(Task inputs begins)
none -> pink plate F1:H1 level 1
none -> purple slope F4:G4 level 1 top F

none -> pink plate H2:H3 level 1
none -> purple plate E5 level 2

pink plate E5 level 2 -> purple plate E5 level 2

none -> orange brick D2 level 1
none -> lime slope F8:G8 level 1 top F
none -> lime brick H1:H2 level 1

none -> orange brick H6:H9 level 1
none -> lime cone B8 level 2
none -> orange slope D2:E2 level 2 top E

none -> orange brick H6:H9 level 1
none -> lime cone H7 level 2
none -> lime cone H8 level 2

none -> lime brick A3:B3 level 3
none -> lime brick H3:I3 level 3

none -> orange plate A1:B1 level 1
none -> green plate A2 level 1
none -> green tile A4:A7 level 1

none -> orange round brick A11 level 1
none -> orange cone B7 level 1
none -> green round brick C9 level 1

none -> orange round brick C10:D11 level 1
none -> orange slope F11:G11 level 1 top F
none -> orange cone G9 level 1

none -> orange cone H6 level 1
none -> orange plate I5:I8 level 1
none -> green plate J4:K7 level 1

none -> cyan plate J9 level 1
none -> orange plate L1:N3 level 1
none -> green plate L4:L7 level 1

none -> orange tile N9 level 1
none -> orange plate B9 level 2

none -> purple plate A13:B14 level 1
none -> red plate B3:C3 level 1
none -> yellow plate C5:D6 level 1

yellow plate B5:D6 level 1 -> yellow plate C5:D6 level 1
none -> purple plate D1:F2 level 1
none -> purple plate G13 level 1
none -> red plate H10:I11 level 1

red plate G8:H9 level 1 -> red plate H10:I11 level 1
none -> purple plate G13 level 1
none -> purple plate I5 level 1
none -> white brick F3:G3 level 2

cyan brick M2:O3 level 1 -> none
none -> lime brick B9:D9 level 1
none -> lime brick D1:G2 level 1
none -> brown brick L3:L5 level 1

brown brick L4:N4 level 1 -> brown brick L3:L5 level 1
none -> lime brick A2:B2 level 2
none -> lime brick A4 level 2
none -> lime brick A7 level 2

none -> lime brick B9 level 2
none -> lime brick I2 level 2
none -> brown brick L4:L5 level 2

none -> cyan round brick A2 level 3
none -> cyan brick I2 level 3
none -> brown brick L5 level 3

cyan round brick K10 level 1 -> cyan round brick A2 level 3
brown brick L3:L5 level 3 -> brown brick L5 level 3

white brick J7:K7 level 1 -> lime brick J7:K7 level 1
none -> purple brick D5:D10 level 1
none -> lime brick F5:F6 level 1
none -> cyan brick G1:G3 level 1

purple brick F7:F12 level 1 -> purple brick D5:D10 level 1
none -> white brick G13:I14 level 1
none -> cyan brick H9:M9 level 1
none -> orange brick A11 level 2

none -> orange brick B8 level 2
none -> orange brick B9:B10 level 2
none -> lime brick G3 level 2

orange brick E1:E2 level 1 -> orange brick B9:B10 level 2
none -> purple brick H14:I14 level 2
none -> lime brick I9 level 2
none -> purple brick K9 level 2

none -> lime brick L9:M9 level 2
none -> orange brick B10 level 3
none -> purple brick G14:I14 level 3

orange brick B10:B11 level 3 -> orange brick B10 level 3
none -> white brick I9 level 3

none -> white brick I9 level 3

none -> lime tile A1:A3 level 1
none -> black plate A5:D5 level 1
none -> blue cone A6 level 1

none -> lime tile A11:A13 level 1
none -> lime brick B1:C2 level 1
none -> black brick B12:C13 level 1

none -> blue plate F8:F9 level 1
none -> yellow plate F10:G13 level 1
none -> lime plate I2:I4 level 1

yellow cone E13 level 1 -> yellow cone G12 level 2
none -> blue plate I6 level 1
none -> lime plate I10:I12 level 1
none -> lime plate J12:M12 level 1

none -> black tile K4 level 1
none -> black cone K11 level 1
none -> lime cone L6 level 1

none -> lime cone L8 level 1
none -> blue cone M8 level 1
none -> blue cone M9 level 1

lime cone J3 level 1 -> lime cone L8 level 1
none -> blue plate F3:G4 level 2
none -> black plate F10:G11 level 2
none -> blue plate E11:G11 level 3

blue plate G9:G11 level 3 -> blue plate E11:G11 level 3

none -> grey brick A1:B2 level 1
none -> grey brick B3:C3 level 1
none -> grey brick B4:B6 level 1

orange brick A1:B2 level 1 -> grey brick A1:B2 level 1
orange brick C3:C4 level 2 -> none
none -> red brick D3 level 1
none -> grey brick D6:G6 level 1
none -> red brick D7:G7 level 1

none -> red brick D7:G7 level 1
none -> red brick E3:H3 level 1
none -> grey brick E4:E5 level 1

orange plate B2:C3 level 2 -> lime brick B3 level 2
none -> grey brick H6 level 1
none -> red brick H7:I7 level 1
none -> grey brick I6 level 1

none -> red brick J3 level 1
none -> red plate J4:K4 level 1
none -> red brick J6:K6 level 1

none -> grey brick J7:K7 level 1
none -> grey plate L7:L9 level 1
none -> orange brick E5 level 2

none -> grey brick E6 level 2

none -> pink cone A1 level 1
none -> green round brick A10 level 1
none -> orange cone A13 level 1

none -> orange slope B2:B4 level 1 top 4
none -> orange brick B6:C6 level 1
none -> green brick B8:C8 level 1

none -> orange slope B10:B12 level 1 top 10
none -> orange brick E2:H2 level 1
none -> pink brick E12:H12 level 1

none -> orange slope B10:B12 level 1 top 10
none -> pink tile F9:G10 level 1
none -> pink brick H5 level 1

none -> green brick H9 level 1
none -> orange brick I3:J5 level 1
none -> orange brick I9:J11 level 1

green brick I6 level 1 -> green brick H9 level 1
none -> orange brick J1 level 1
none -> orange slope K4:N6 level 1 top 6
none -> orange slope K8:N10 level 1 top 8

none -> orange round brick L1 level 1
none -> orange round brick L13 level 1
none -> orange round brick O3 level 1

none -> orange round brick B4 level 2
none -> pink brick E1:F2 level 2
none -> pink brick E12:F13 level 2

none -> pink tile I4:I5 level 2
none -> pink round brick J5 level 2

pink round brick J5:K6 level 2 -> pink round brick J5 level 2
(Task inputs ends)
Activity: Retype all of the records above, word for word.

Result of this task:
none -> pink plate F1:H1 level 1
none -> purple slope F4:G4 level 1 top F

none -> pink plate H2:H3 level 1
none -> purple plate E5 level 2

pink plate E5 level 2 -> purple plate E5 level 2

none -> orange brick D2 level 1
none -> lime slope F8:G8 level 1 top F
none -> lime brick H1:H2 level 1

none -> orange brick H6:H9 level 1
none -> lime cone B8 level 2
none -> orange slope D2:E2 level 2 top E

none -> orange brick H6:H9 level 1
none -> lime cone H7 level 2
none -> lime cone H8 level 2

none -> lime brick A3:B3 level 3
none -> lime brick H3:I3 level 3

none -> orange plate A1:B1 level 1
none -> green plate A2 level 1
none -> green tile A4:A7 level 1

none -> orange round brick A11 level 1
none -> orange cone B7 level 1
none -> green round brick C9 level 1

none -> orange round brick C10:D11 level 1
none -> orange slope F11:G11 level 1 top F
none -> orange cone G9 level 1

none -> orange cone H6 level 1
none -> orange plate I5:I8 level 1
none -> green plate J4:K7 level 1

none -> cyan plate J9 level 1
none -> orange plate L1:N3 level 1
none -> green plate L4:L7 level 1

none -> orange tile N9 level 1
none -> orange plate B9 level 2

none -> purple plate A13:B14 level 1
none -> red plate B3:C3 level 1
none -> yellow plate C5:D6 level 1

yellow plate B5:D6 level 1 -> yellow plate C5:D6 level 1
none -> purple plate D1:F2 level 1
none -> purple plate G13 level 1
none -> red plate H10:I11 level 1

red plate G8:H9 level 1 -> red plate H10:I11 level 1
none -> purple plate G13 level 1
none -> purple plate I5 level 1
none -> white brick F3:G3 level 2

cyan brick M2:O3 level 1 -> none
none -> lime brick B9:D9 level 1
none -> lime brick D1:G2 level 1
none -> brown brick L3:L5 level 1

brown brick L4:N4 level 1 -> brown brick L3:L5 level 1
none -> lime brick A2:B2 level 2
none -> lime brick A4 level 2
none -> lime brick A7 level 2

none -> lime brick B9 level 2
none -> lime brick I2 level 2
none -> brown brick L4:L5 level 2

none -> cyan round brick A2 level 3
none -> cyan brick I2 level 3
none -> brown brick L5 level 3

cyan round brick K10 level 1 -> cyan round brick A2 level 3
brown brick L3:L5 level 3 -> brown brick L5 level 3

white brick J7:K7 level 1 -> lime brick J7:K7 level 1
none -> purple brick D5:D10 level 1
none -> lime brick F5:F6 level 1
none -> cyan brick G1:G3 level 1

purple brick F7:F12 level 1 -> purple brick D5:D10 level 1
none -> white brick G13:I14 level 1
none -> cyan brick H9:M9 level 1
none -> orange brick A11 level 2

none -> orange brick B8 level 2
none -> orange brick B9:B10 level 2
none -> lime brick G3 level 2

orange brick E1:E2 level 1 -> orange brick B9:B10 level 2
none -> purple brick H14:I14 level 2
none -> lime brick I9 level 2
none -> purple brick K9 level 2

none -> lime brick L9:M9 level 2
none -> orange brick B10 level 3
none -> purple brick G14:I14 level 3

orange brick B10:B11 level 3 -> orange brick B10 level 3
none -> white brick I9 level 3

none -> white brick I9 level 3

none -> lime tile A1:A3 level 1
none -> black plate A5:D5 level 1
none -> blue cone A6 level 1

none -> lime tile A11:A13 level 1
none -> lime brick B1:C2 level 1
none -> black brick B12:C13 level 1

none -> blue plate F8:F9 level 1
none -> yellow plate F10:G13 level 1
none -> lime plate I2:I4 level 1

yellow cone E13 level 1 -> yellow cone G12 level 2
none -> blue plate I6 level 1
none -> lime plate I10:I12 level 1
none -> lime plate J12:M12 level 1

none -> black tile K4 level 1
none -> black cone K11 level 1
none -> lime cone L6 level 1

none -> lime cone L8 level 1
none -> blue cone M8 level 1
none -> blue cone M9 level 1

lime cone J3 level 1 -> lime cone L8 level 1
none -> blue plate F3:G4 level 2
none -> black plate F10:G11 level 2
none -> blue plate E11:G11 level 3

blue plate G9:G11 level 3 -> blue plate E11:G11 level 3

none -> grey brick A1:B2 level 1
none -> grey brick B3:C3 level 1
none -> grey brick B4:B6 level 1

orange brick A1:B2 level 1 -> grey brick A1:B2 level 1
orange brick C3:C4 level 2 -> none
none -> red brick D3 level 1
none -> grey brick D6:G6 level 1
none -> red brick D7:G7 level 1

none -> red brick D7:G7 level 1
none -> red brick E3:H3 level 1
none -> grey brick E4:E5 level 1

orange plate B2:C3 level 2 -> lime brick B3 level 2
none -> grey brick H6 level 1
none -> red brick H7:I7 level 1
none -> grey brick I6 level 1

none -> red brick J3 level 1
none -> red plate J4:K4 level 1
none -> red brick J6:K6 level 1

none -> grey brick J7:K7 level 1
none -> grey plate L7:L9 level 1
none -> orange brick E5 level 2

none -> grey brick E6 level 2

none -> pink cone A1 level 1
none -> green round brick A10 level 1
none -> orange cone A13 level 1

none -> orange slope B2:B4 level 1 top 4
none -> orange brick B6:C6 level 1
none -> green brick B8:C8 level 1

none -> orange slope B10:B12 level 1 top 10
none -> orange brick E2:H2 level 1
none -> pink brick E12:H12 level 1

none -> orange slope B10:B12 level 1 top 10
none -> pink tile F9:G10 level 1
none -> pink brick H5 level 1

none -> green brick H9 level 1
none -> orange brick I3:J5 level 1
none -> orange brick I9:J11 level 1

green brick I6 level 1 -> green brick H9 level 1
none -> orange brick J1 level 1
none -> orange slope K4:N6 level 1 top 6
none -> orange slope K8:N10 level 1 top 8

none -> orange round brick L1 level 1
none -> orange round brick L13 level 1
none -> orange round brick O3 level 1

none -> orange round brick B4 level 2
none -> pink brick E1:F2 level 2
none -> pink brick E12:F13 level 2

none -> pink tile I4:I5 level 2
none -> pink round brick J5 level 2

pink round brick J5:K6 level 2 -> pink round brick J5 level 2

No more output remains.